* Aim of the exercise *
Pictures are not part of the answer. Return the lines from the one containing "(482, 342) = (568, 355): red" through the end of the data, both included, exactly as they appear.

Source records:

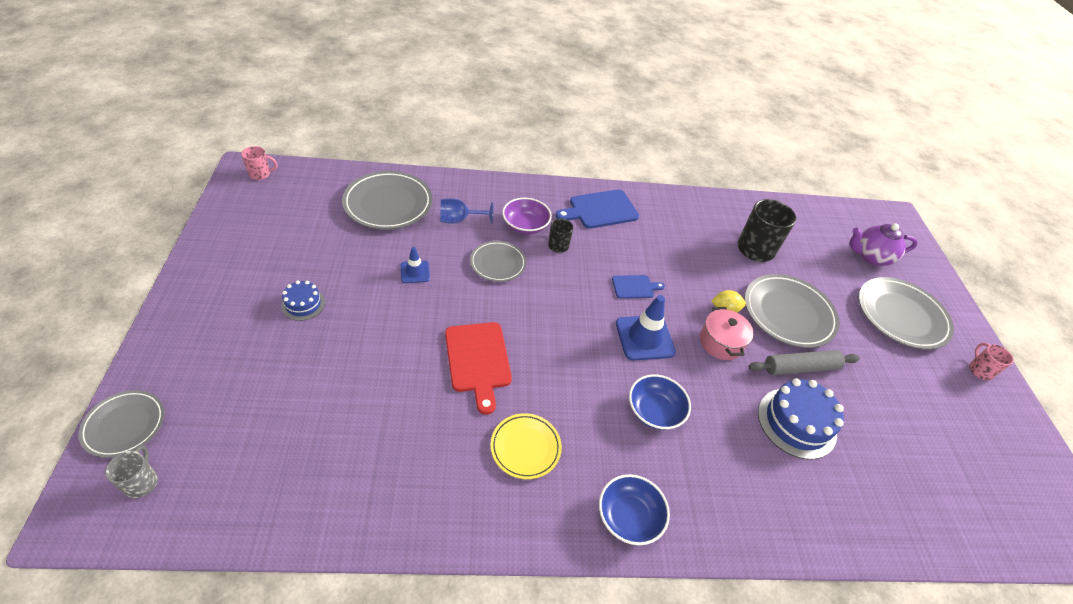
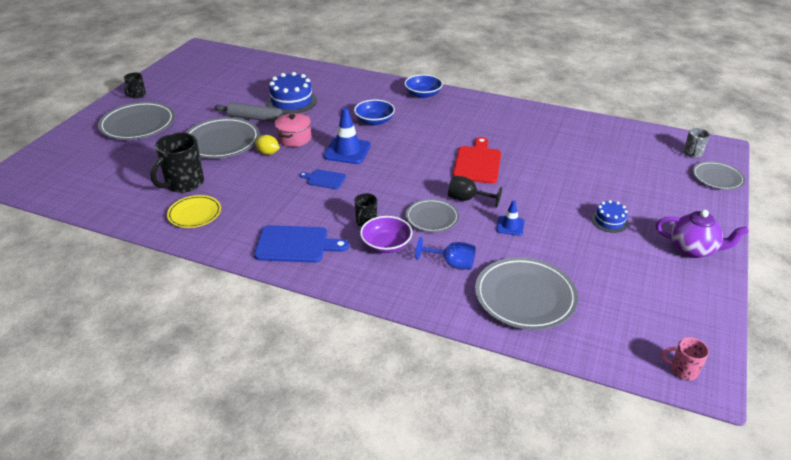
camera: 150 degrees left, 10 degrees down
(470, 297) = (467, 199): none -> black goblet
(525, 447) = (465, 124): yellow plate -> yellow plate (195, 214)
(871, 257) = (91, 158): purple teapot -> purple teapot (693, 249)
(979, 370) = (137, 95): pink mug -> black mug

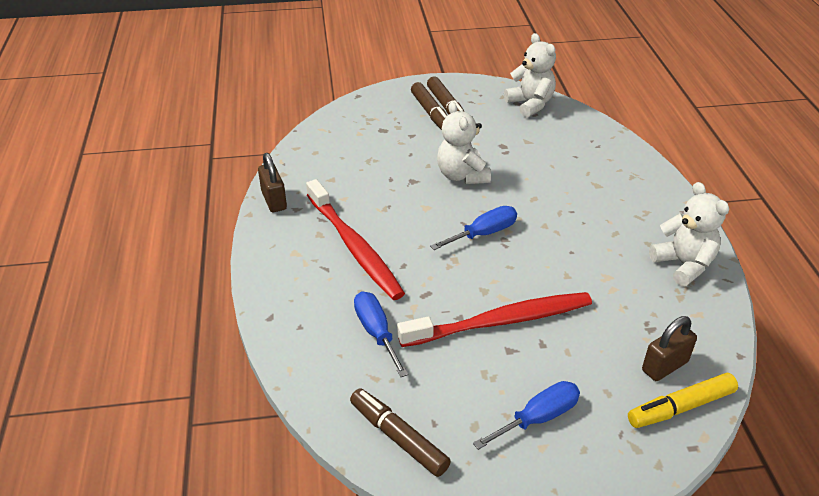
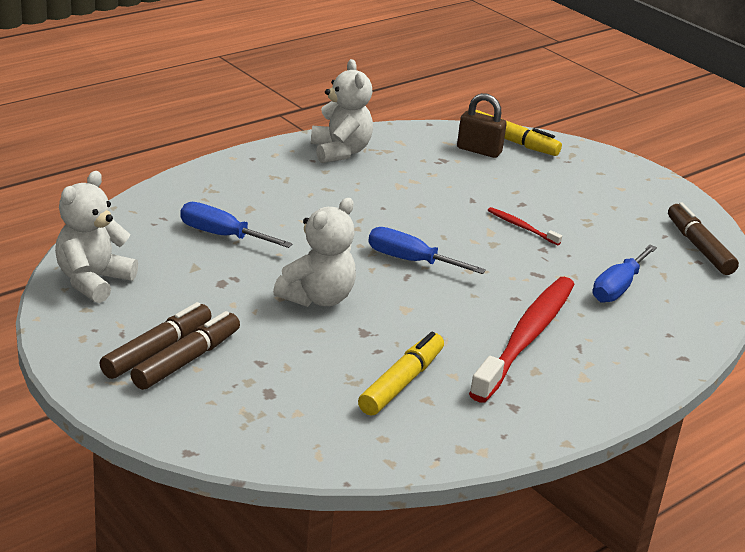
camera: 125 degrees left, 10 degrees down
(274, 200) = (520, 432): brown padlock -> none
(353, 175) = (401, 383): none -> yellow marker
(398, 438) = (699, 247): brown marker -> brown marker turned 150 degrees clockwise
(501, 321) = (521, 227): red toothbrush -> red toothbrush, size x0.42
(538, 418) = (598, 193): blue screwdriver -> blue screwdriver (222, 235)
(683, 265) = (340, 152): white teddy bear -> white teddy bear turned 135 degrees clockwise

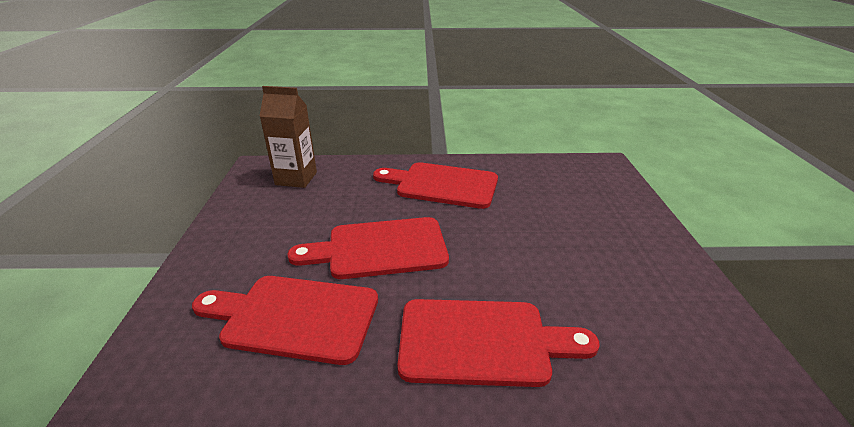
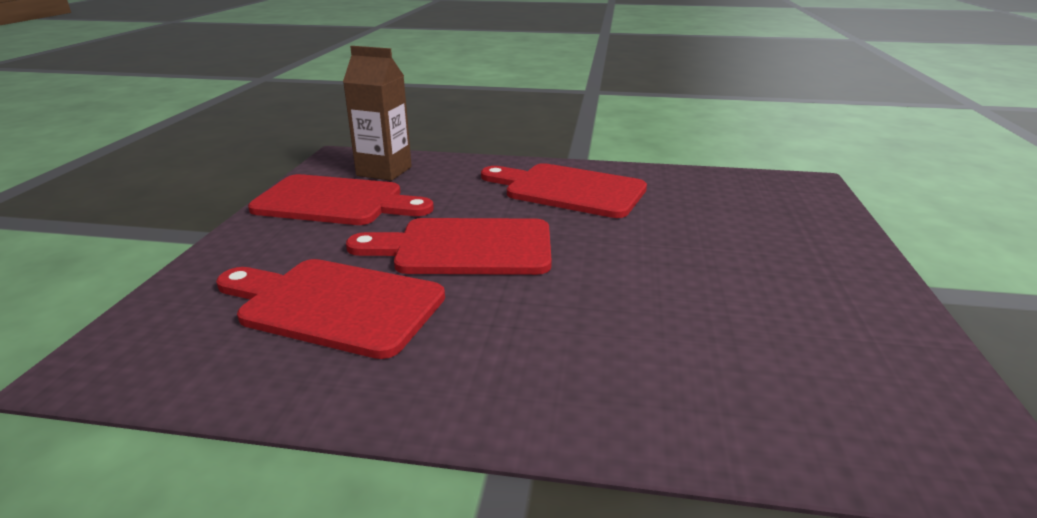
camera: 10 degrees right, 5 degrees down
(482, 342) = (568, 355): red cutting board -> red cutting board (335, 202)

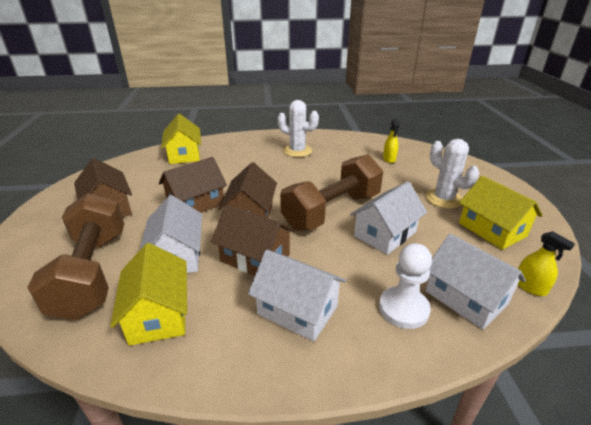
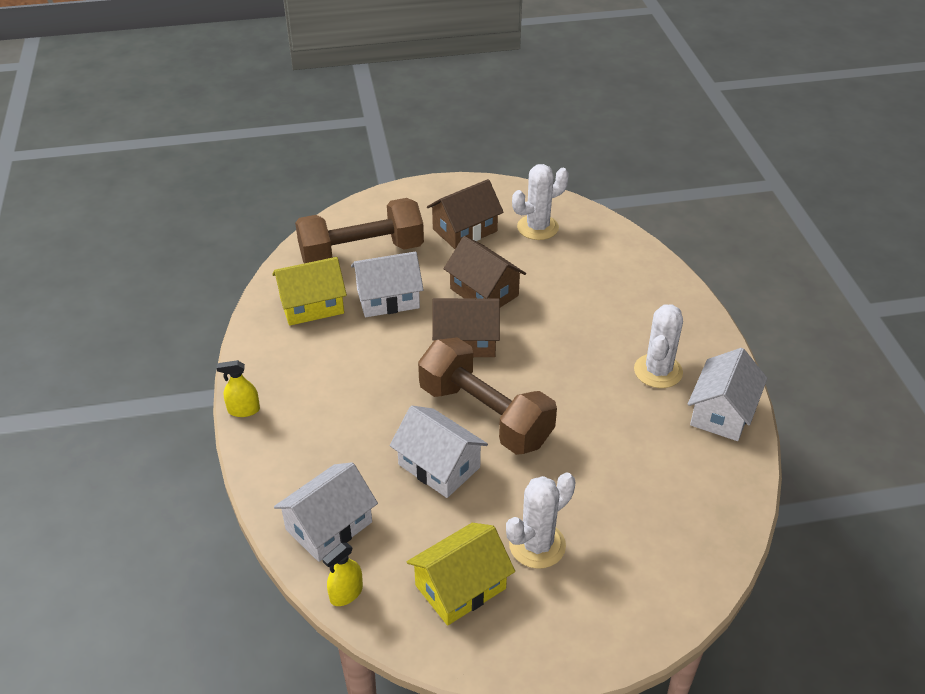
camera: 85 degrees right, 10 degrees up
(133, 176) = (537, 227): none -> white cactus
(184, 154) = (609, 255): yellow house -> none
(255, 258) = (387, 355): brown house -> none
(297, 310) = (314, 392): white house -> white house (722, 412)
(389, 159) = (662, 490): yellow spray bottle -> yellow spray bottle (244, 410)
(403, 309) = (314, 470): white pawn -> none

* Answer to the problem *
(482, 342) = (568, 355): red cutting board -> red cutting board (335, 202)

camera: 85 degrees right, 10 degrees up
(133, 176) = (537, 227): none -> white cactus
(184, 154) = (609, 255): yellow house -> none
(255, 258) = (387, 355): brown house -> none
(297, 310) = (314, 392): white house -> white house (722, 412)
(389, 159) = (662, 490): yellow spray bottle -> yellow spray bottle (244, 410)
(403, 309) = (314, 470): white pawn -> none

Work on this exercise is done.